## [Exercise instructions]
Transcribe all records verbatim.

## [Information provided]
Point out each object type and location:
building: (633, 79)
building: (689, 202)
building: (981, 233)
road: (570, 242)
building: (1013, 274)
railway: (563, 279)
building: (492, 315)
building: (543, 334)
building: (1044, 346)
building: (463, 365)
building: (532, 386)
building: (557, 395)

## [Written answer]
Point out each object type and location:
building: (633, 79)
building: (689, 202)
building: (981, 233)
road: (570, 242)
building: (1013, 274)
railway: (563, 279)
building: (492, 315)
building: (543, 334)
building: (1044, 346)
building: (463, 365)
building: (532, 386)
building: (557, 395)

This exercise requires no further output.